§ ACTIVITY
Output the records below verbatim, minus the pictures.

§ INPUT DATA
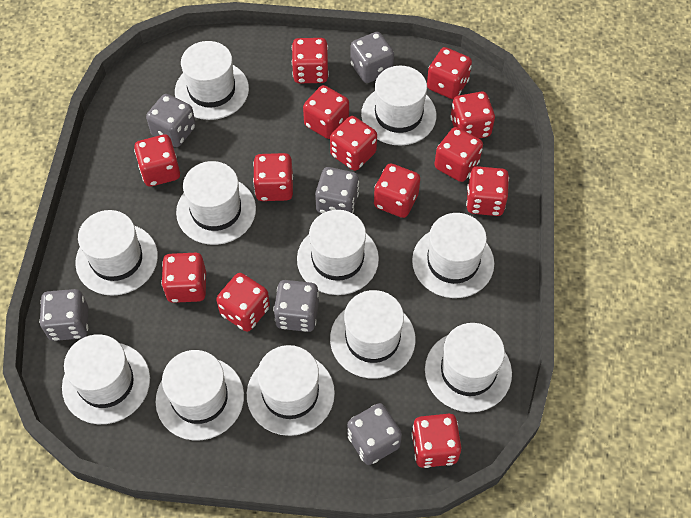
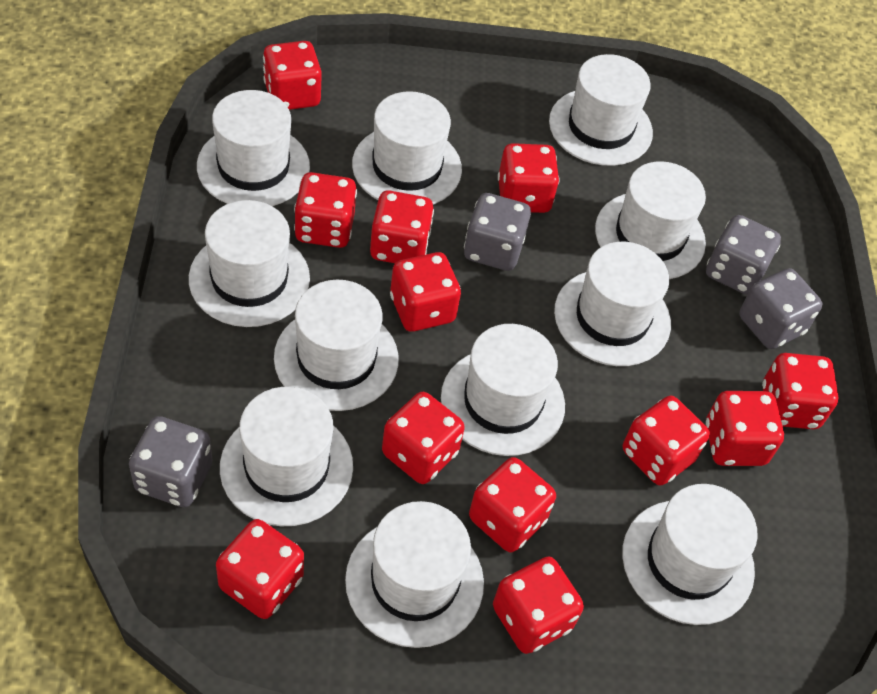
grey dice: 6 -> 4
red dice: 13 -> 12

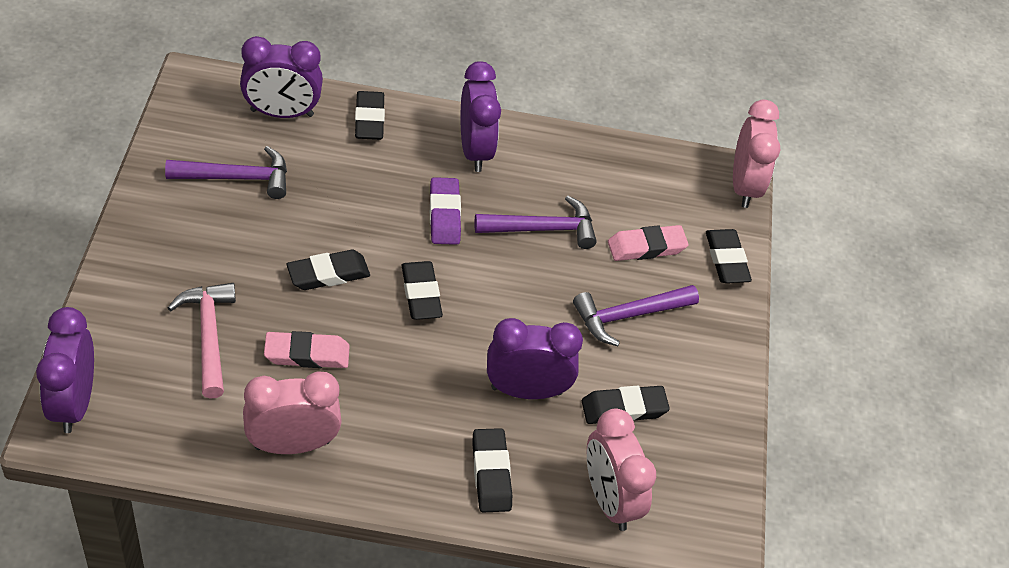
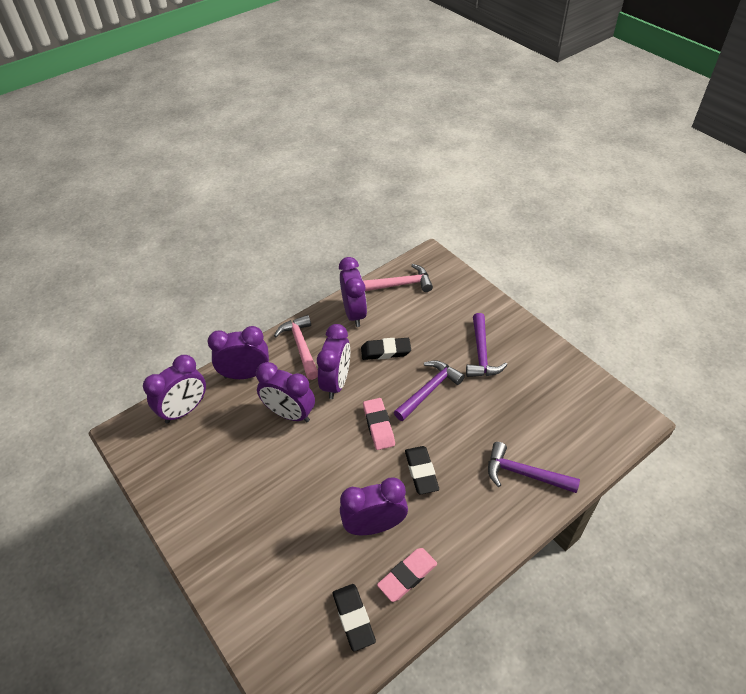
black eraser: 6 -> 3
pink clock: 3 -> 0
pink hammer: 1 -> 2
purple clock: 4 -> 6
purple eraser: 1 -> 0

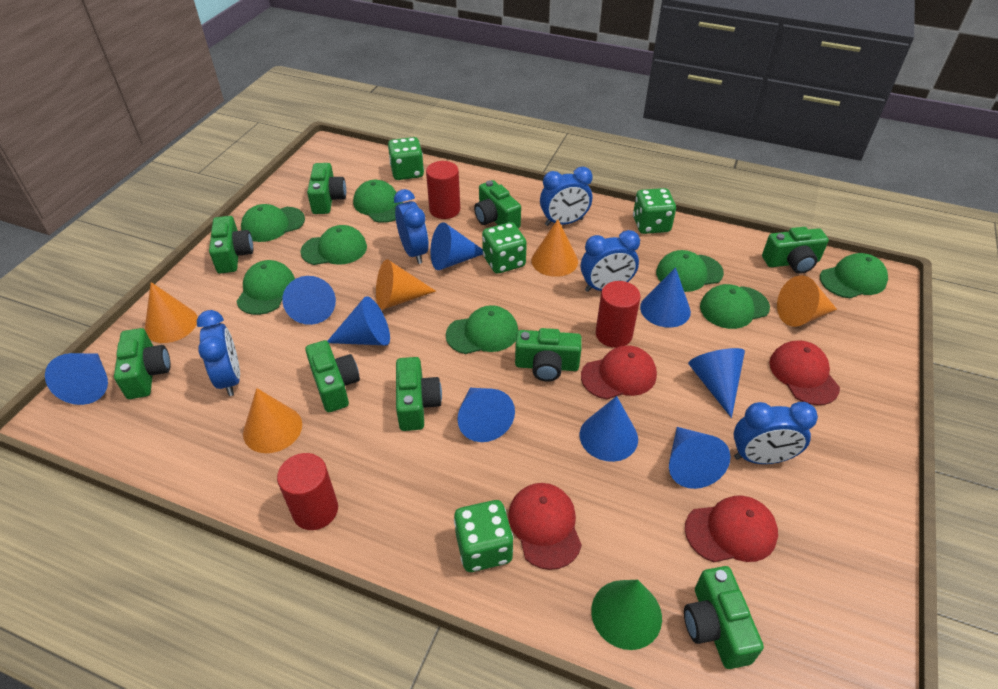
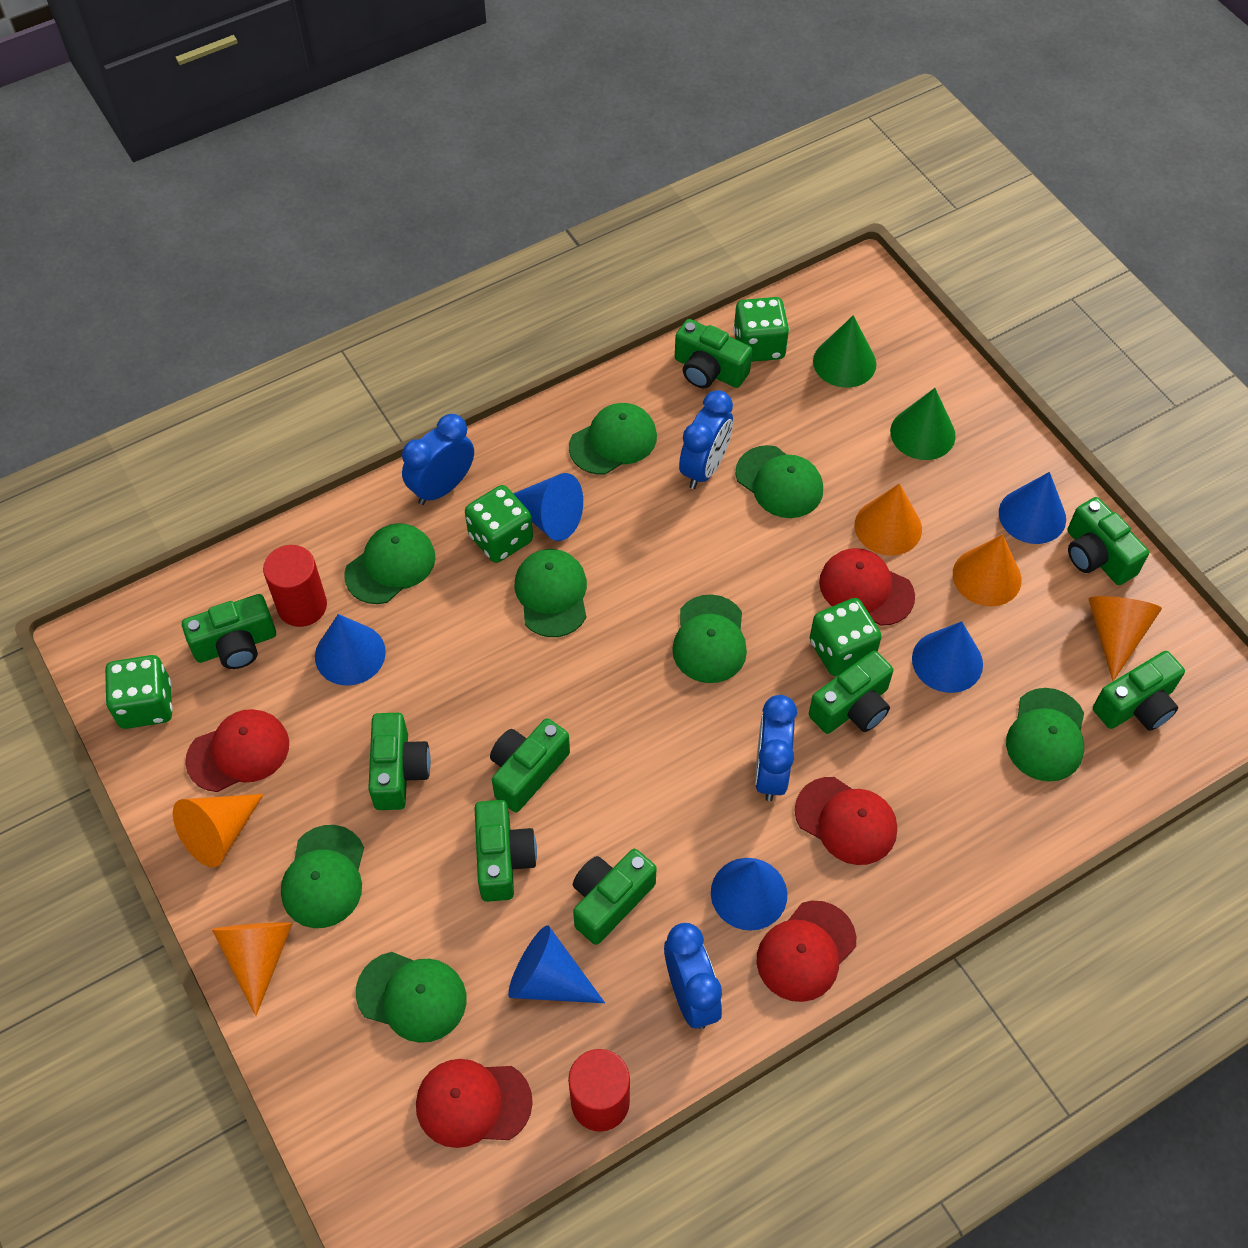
blue clock: 5 -> 4
blue cone: 9 -> 6
green cone: 1 -> 2
red cap: 4 -> 5
red cylinder: 3 -> 2

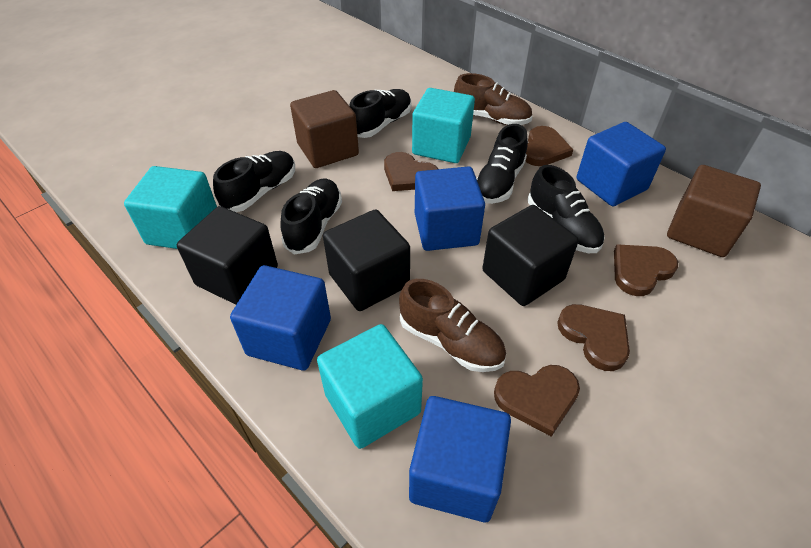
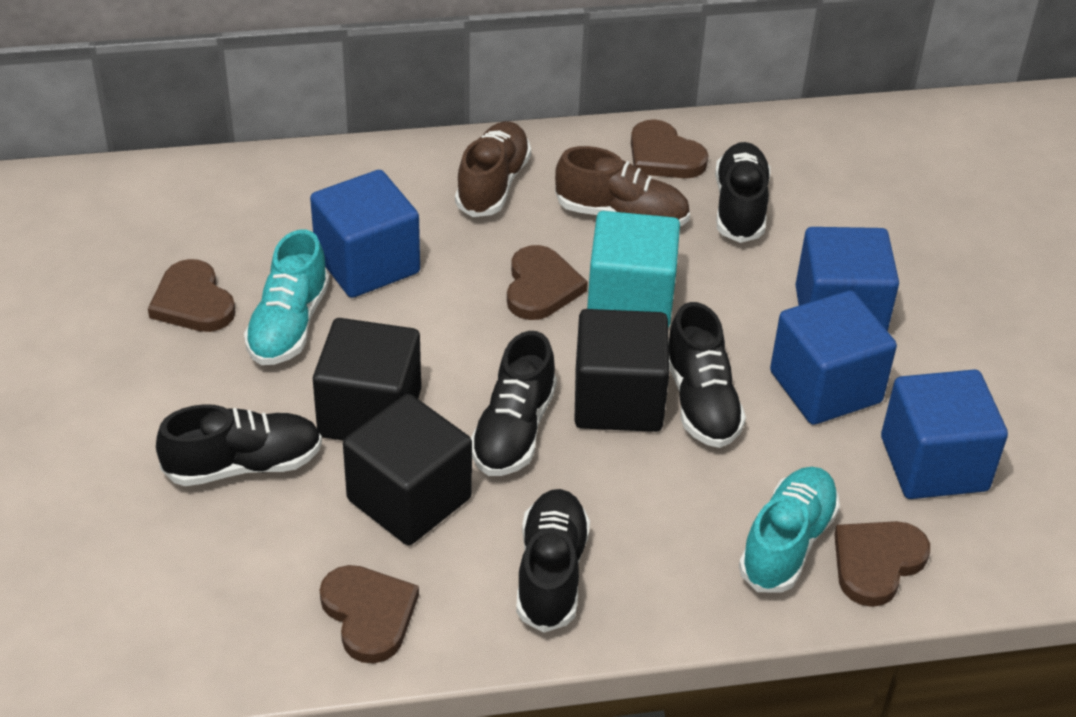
brown cube: 2 -> 0
turquoise cube: 3 -> 1
turquoise shoe: 0 -> 2

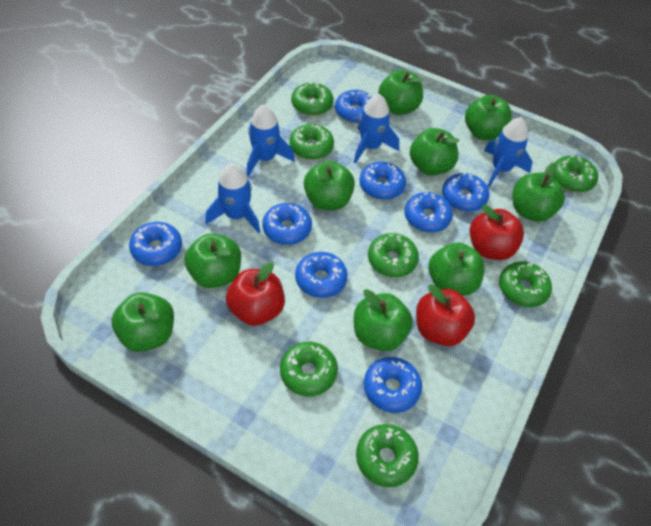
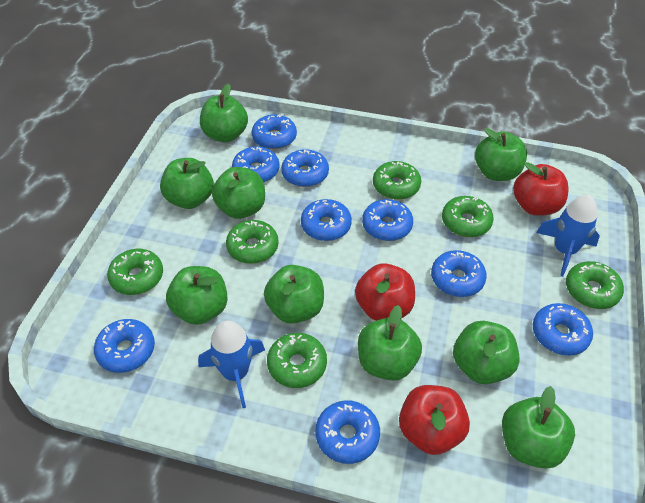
blue donut: 8 -> 9
blue rocket: 4 -> 2
green donut: 7 -> 6

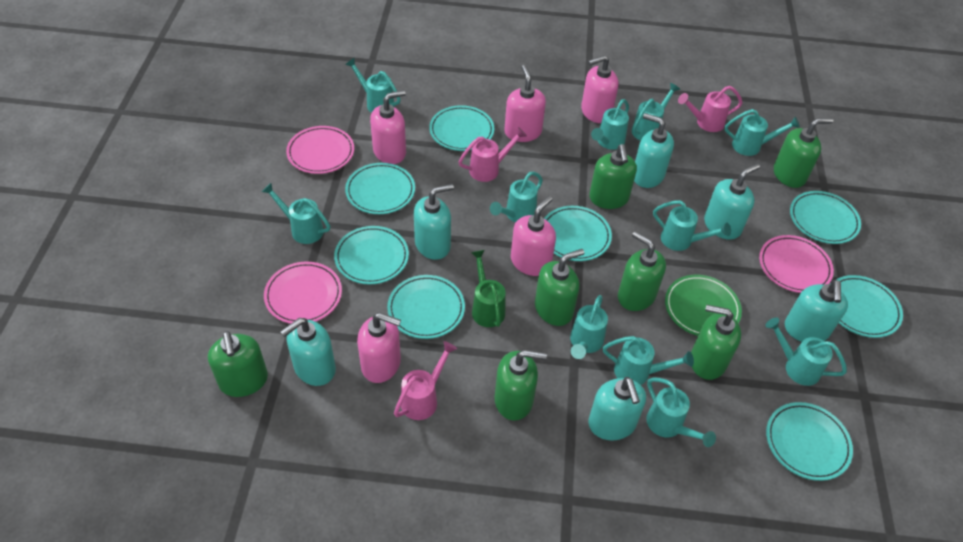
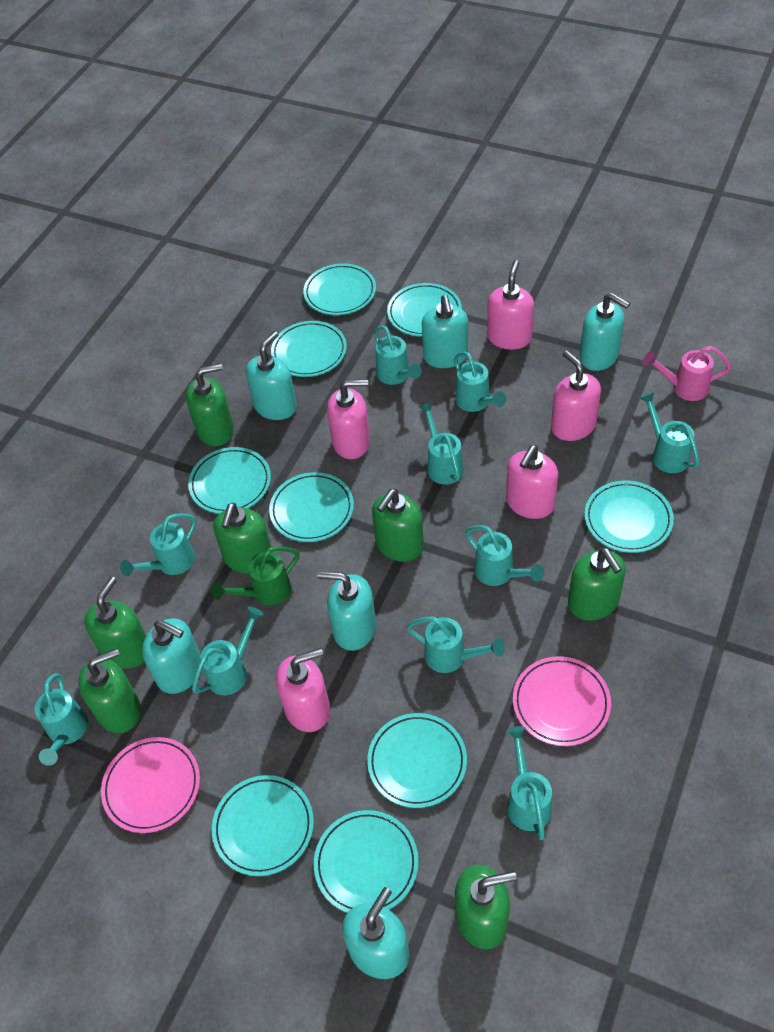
green plate: 1 -> 0
pink plate: 3 -> 2
pink watering can: 3 -> 1
turquoise plate: 8 -> 9
turquoise watering can: 11 -> 10

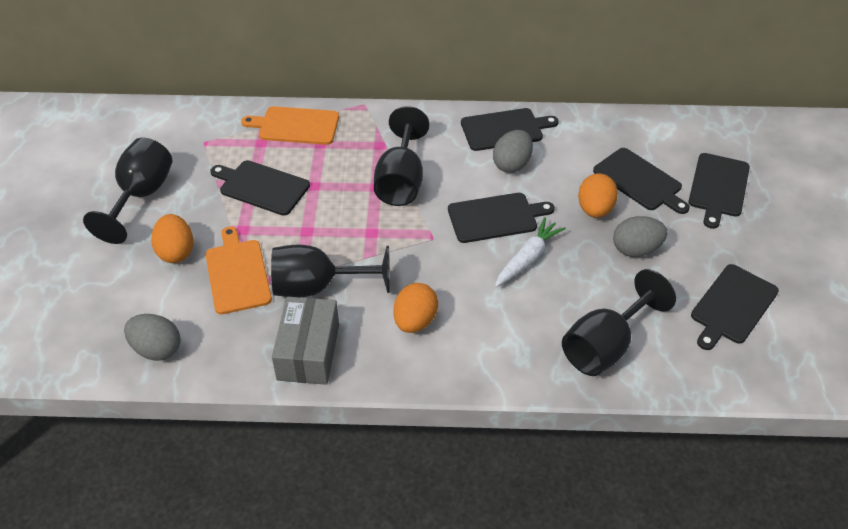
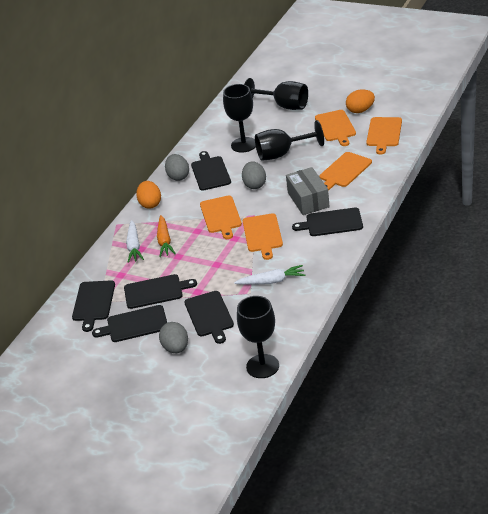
orange carrot: 0 -> 1
orange cutting board: 2 -> 5
orange egg: 3 -> 2
white carrot: 1 -> 2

§ ANSWER SECTION
grey dice: 6 -> 4
red dice: 13 -> 12

black eraser: 6 -> 3
pink clock: 3 -> 0
pink hammer: 1 -> 2
purple clock: 4 -> 6
purple eraser: 1 -> 0

blue clock: 5 -> 4
blue cone: 9 -> 6
green cone: 1 -> 2
red cap: 4 -> 5
red cylinder: 3 -> 2

brown cube: 2 -> 0
turquoise cube: 3 -> 1
turquoise shoe: 0 -> 2

blue donut: 8 -> 9
blue rocket: 4 -> 2
green donut: 7 -> 6

green plate: 1 -> 0
pink plate: 3 -> 2
pink watering can: 3 -> 1
turquoise plate: 8 -> 9
turquoise watering can: 11 -> 10

orange carrot: 0 -> 1
orange cutting board: 2 -> 5
orange egg: 3 -> 2
white carrot: 1 -> 2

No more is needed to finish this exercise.